[Data extracted from a collection]
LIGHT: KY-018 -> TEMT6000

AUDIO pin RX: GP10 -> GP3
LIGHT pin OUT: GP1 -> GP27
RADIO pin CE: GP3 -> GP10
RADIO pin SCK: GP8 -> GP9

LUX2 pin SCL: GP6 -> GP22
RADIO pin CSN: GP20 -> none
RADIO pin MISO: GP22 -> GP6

Work request.
Each record above is to be given again without any change to its wording.

Result.
LIGHT: KY-018 -> TEMT6000

AUDIO pin RX: GP10 -> GP3
LIGHT pin OUT: GP1 -> GP27
RADIO pin CE: GP3 -> GP10
RADIO pin SCK: GP8 -> GP9

LUX2 pin SCL: GP6 -> GP22
RADIO pin CSN: GP20 -> none
RADIO pin MISO: GP22 -> GP6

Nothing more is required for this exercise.